(Data items)

=======

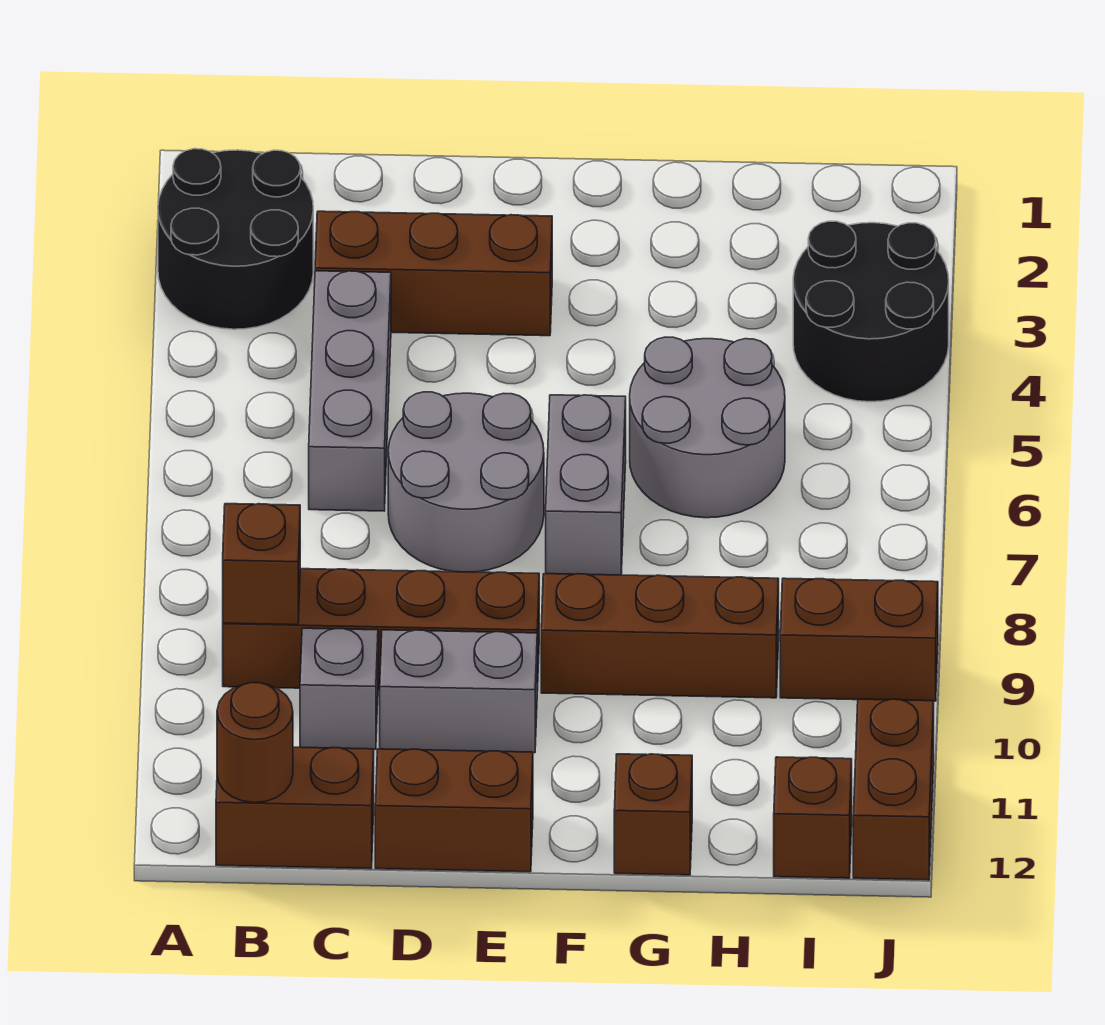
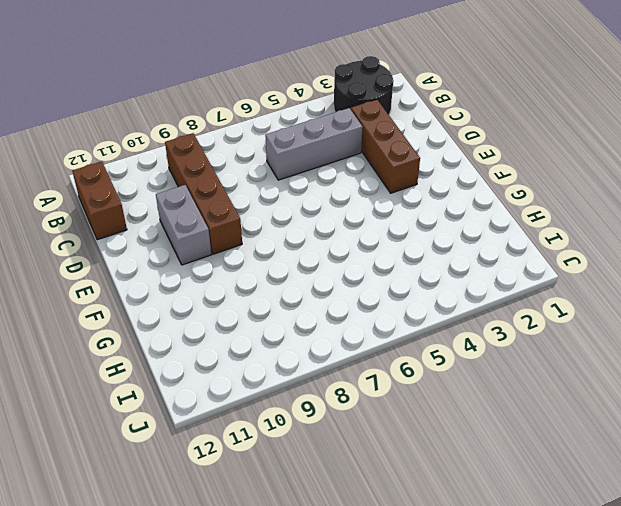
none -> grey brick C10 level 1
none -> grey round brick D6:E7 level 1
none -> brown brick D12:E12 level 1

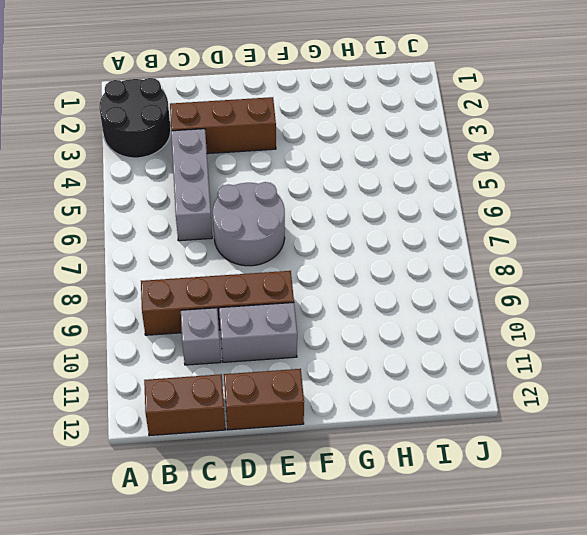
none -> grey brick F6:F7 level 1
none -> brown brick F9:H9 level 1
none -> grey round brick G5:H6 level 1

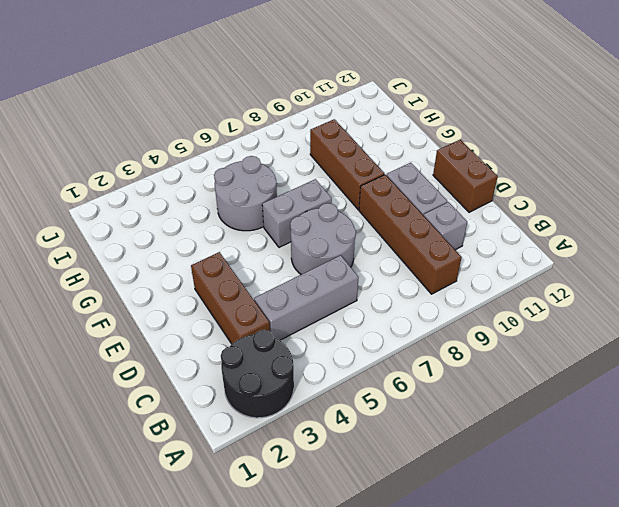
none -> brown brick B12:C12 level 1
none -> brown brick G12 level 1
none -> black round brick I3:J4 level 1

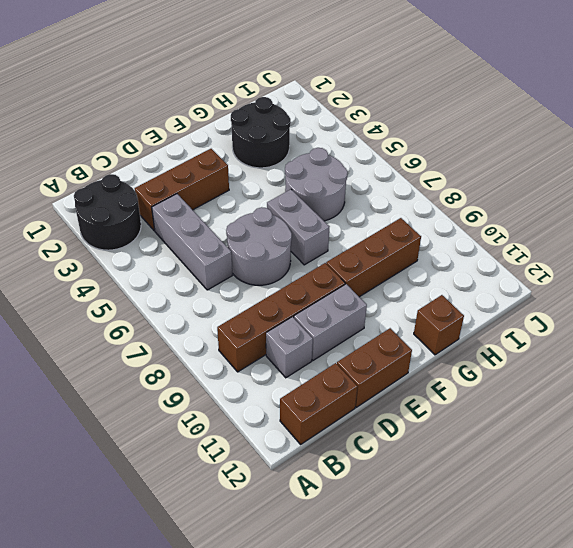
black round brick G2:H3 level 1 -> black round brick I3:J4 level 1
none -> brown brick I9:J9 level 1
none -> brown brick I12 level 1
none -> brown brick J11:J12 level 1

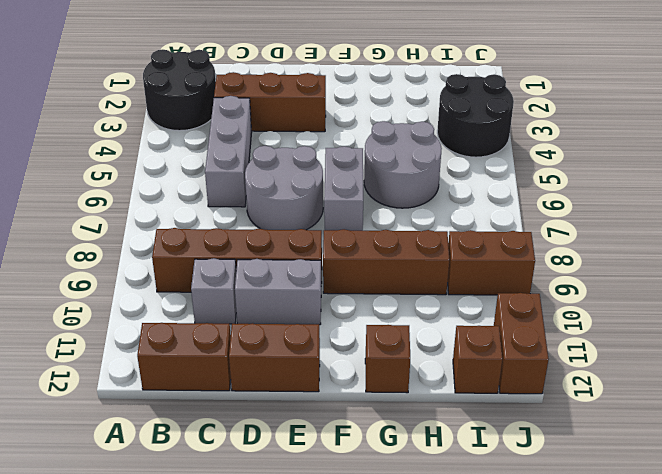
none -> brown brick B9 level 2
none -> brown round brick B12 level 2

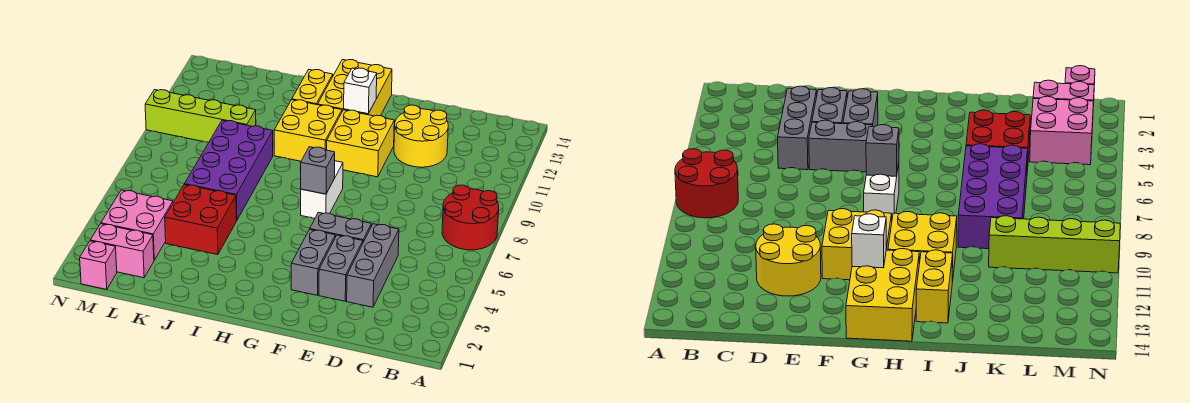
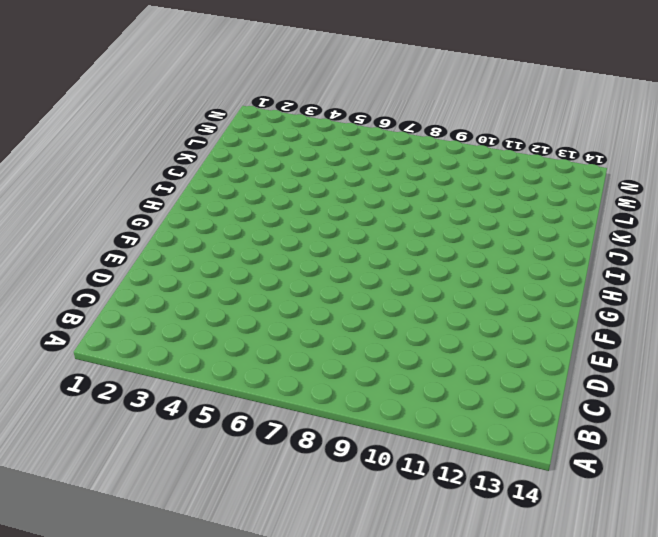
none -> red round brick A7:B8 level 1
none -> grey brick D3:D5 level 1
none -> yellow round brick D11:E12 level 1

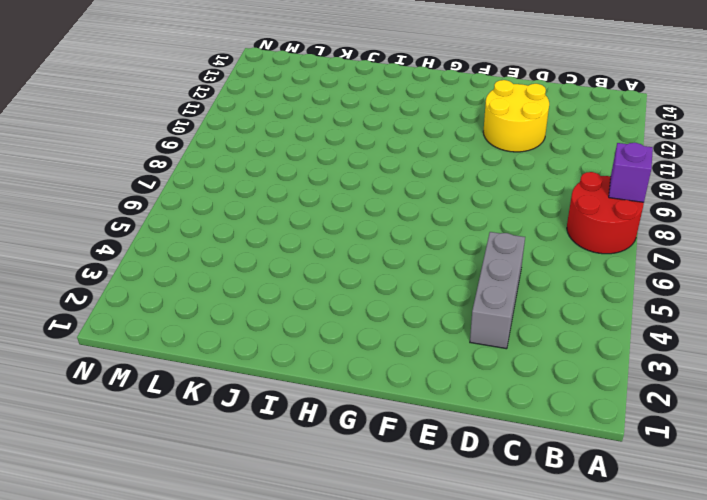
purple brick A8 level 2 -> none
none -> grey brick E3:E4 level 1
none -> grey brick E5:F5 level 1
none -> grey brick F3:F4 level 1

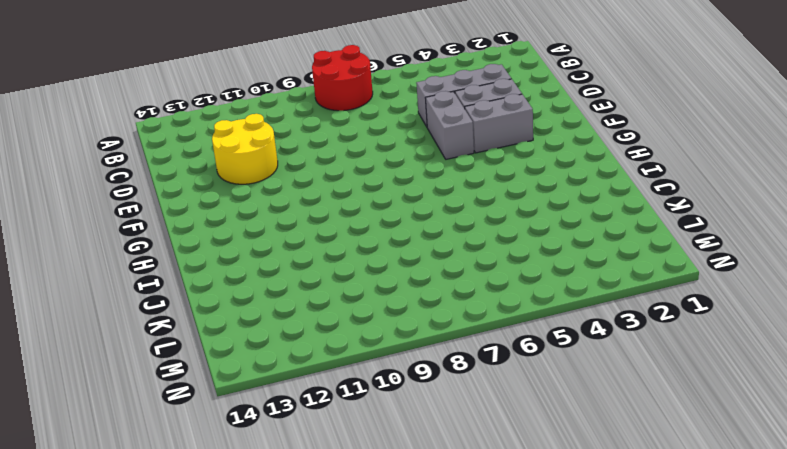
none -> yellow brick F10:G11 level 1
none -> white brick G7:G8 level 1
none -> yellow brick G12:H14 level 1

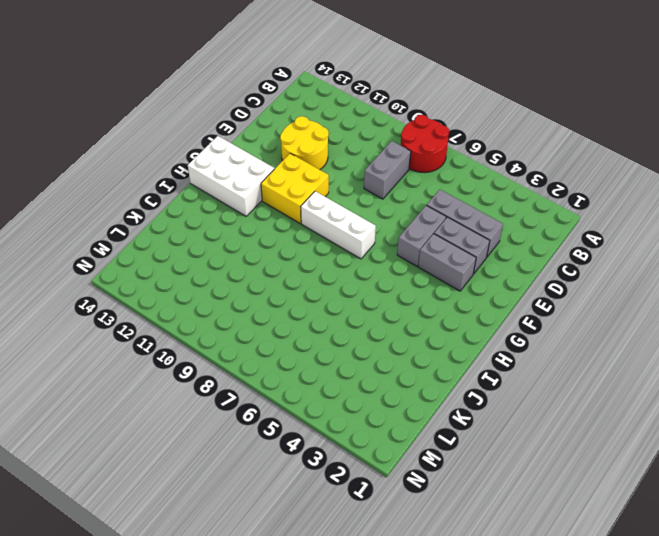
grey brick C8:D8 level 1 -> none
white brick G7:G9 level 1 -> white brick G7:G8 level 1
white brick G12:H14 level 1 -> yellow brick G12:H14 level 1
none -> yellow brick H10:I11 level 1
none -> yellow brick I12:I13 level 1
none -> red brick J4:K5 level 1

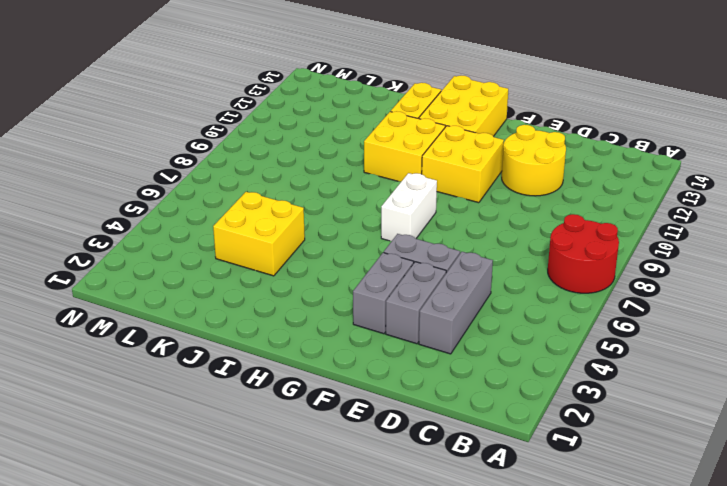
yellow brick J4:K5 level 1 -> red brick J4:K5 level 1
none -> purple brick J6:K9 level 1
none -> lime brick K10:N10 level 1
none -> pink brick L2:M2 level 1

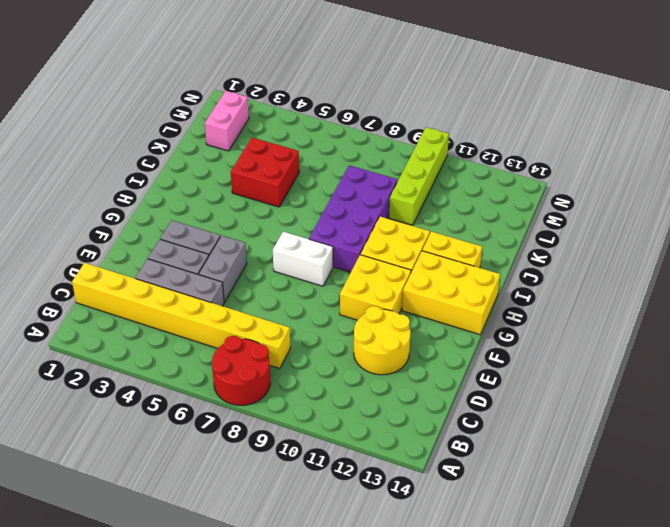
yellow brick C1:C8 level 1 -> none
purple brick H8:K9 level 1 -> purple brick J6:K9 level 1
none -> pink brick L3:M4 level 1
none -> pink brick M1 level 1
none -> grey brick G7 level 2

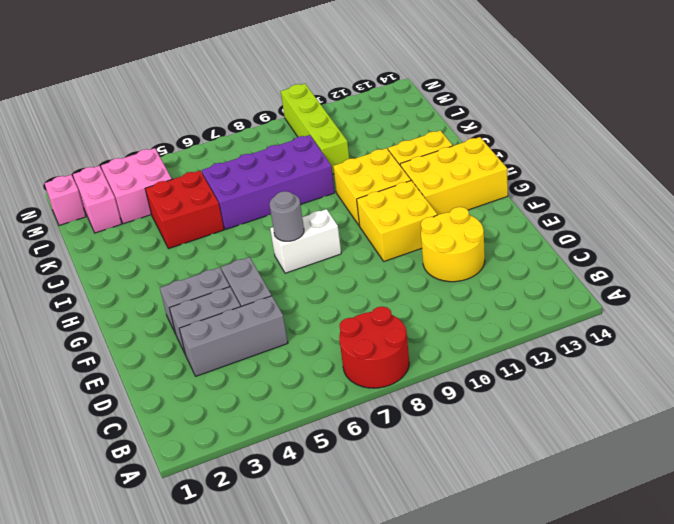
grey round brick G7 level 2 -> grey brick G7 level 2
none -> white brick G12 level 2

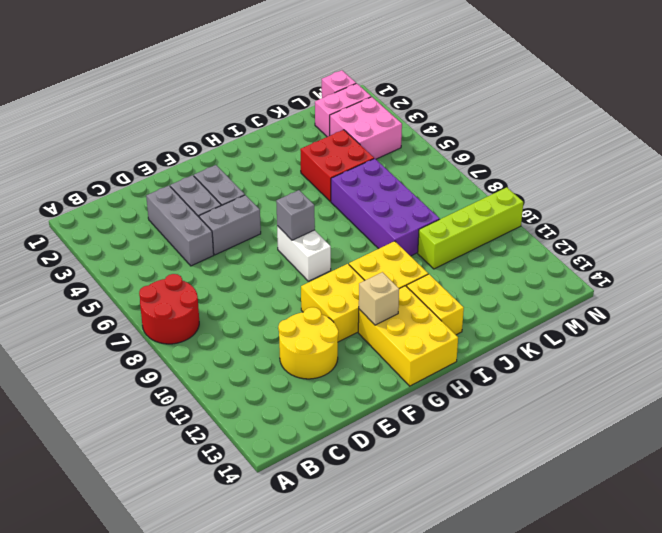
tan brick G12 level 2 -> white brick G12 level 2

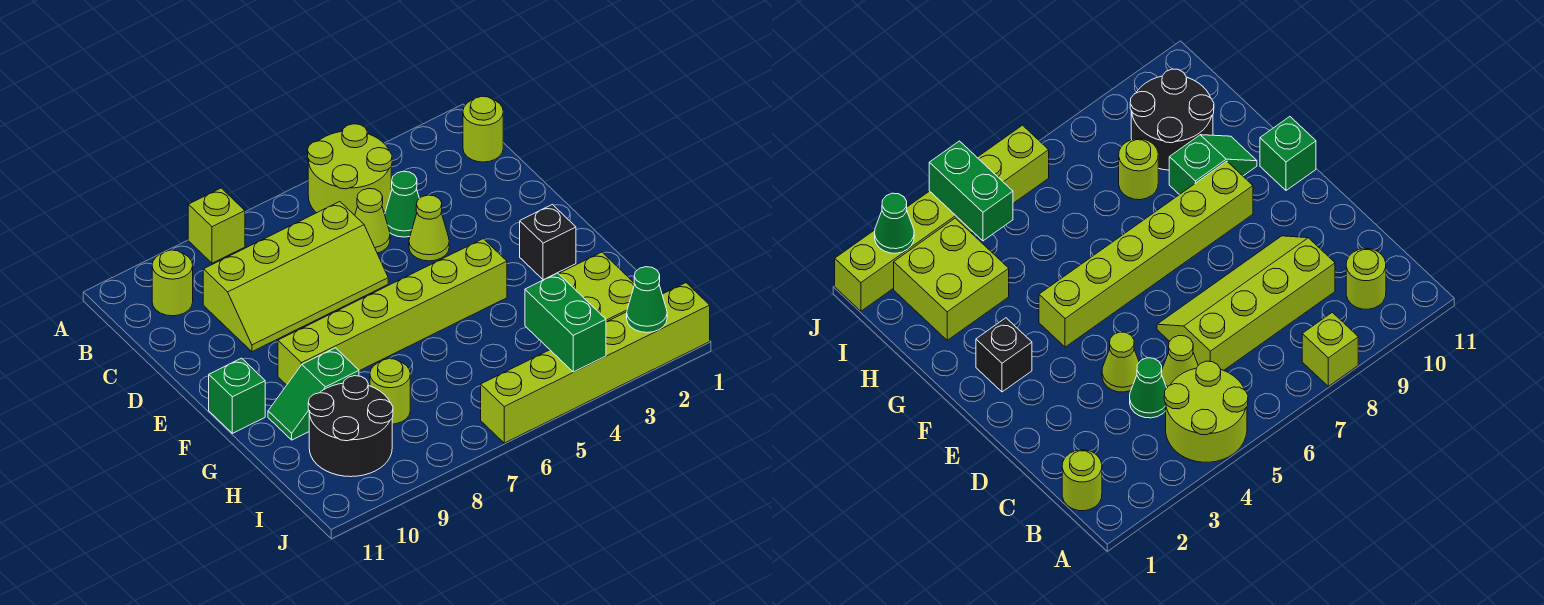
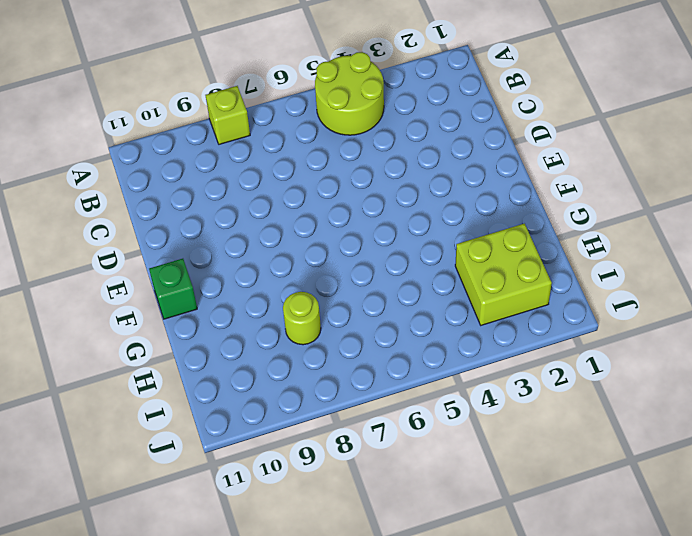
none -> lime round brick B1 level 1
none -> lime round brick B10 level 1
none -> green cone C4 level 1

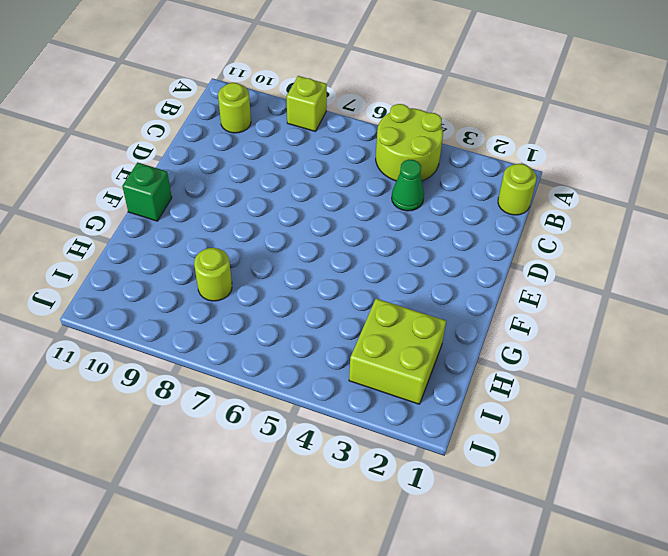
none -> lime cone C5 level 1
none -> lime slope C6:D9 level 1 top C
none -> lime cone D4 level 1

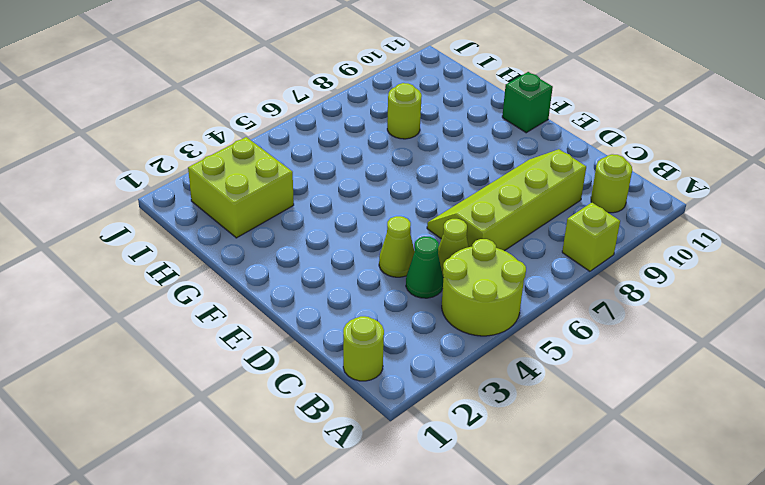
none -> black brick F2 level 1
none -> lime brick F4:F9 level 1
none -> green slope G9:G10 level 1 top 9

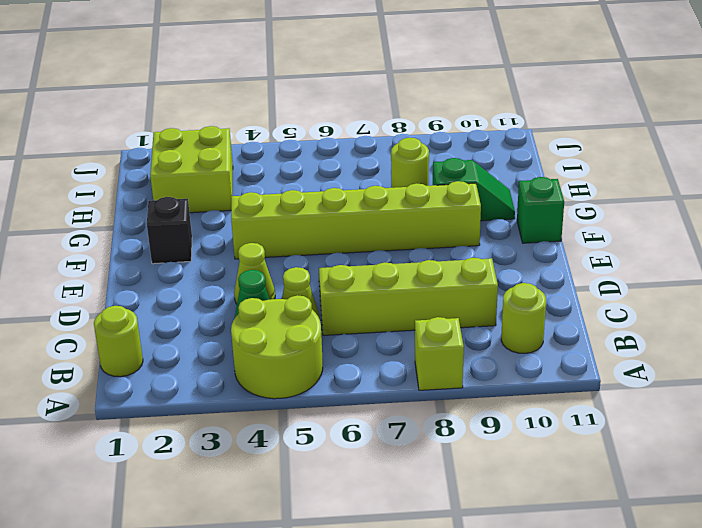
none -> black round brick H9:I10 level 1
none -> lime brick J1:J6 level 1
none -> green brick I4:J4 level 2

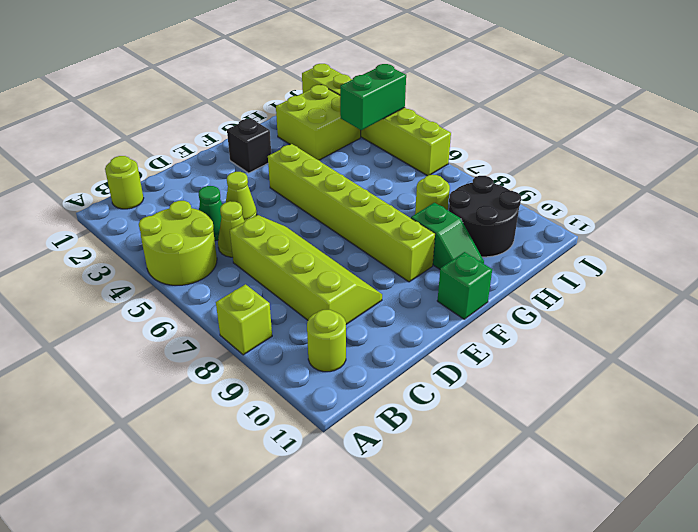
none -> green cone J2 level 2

=======

■ Work item ■
Could the data above be returned in full, exactly, with every image left out?

■ Result ■
none -> grey brick C10 level 1
none -> grey round brick D6:E7 level 1
none -> brown brick D12:E12 level 1

none -> grey brick F6:F7 level 1
none -> brown brick F9:H9 level 1
none -> grey round brick G5:H6 level 1

none -> brown brick B12:C12 level 1
none -> brown brick G12 level 1
none -> black round brick I3:J4 level 1

black round brick G2:H3 level 1 -> black round brick I3:J4 level 1
none -> brown brick I9:J9 level 1
none -> brown brick I12 level 1
none -> brown brick J11:J12 level 1

none -> brown brick B9 level 2
none -> brown round brick B12 level 2

none -> red round brick A7:B8 level 1
none -> grey brick D3:D5 level 1
none -> yellow round brick D11:E12 level 1

purple brick A8 level 2 -> none
none -> grey brick E3:E4 level 1
none -> grey brick E5:F5 level 1
none -> grey brick F3:F4 level 1

none -> yellow brick F10:G11 level 1
none -> white brick G7:G8 level 1
none -> yellow brick G12:H14 level 1

grey brick C8:D8 level 1 -> none
white brick G7:G9 level 1 -> white brick G7:G8 level 1
white brick G12:H14 level 1 -> yellow brick G12:H14 level 1
none -> yellow brick H10:I11 level 1
none -> yellow brick I12:I13 level 1
none -> red brick J4:K5 level 1

yellow brick J4:K5 level 1 -> red brick J4:K5 level 1
none -> purple brick J6:K9 level 1
none -> lime brick K10:N10 level 1
none -> pink brick L2:M2 level 1

yellow brick C1:C8 level 1 -> none
purple brick H8:K9 level 1 -> purple brick J6:K9 level 1
none -> pink brick L3:M4 level 1
none -> pink brick M1 level 1
none -> grey brick G7 level 2

grey round brick G7 level 2 -> grey brick G7 level 2
none -> white brick G12 level 2

tan brick G12 level 2 -> white brick G12 level 2

none -> lime round brick B1 level 1
none -> lime round brick B10 level 1
none -> green cone C4 level 1

none -> lime cone C5 level 1
none -> lime slope C6:D9 level 1 top C
none -> lime cone D4 level 1

none -> black brick F2 level 1
none -> lime brick F4:F9 level 1
none -> green slope G9:G10 level 1 top 9

none -> black round brick H9:I10 level 1
none -> lime brick J1:J6 level 1
none -> green brick I4:J4 level 2

none -> green cone J2 level 2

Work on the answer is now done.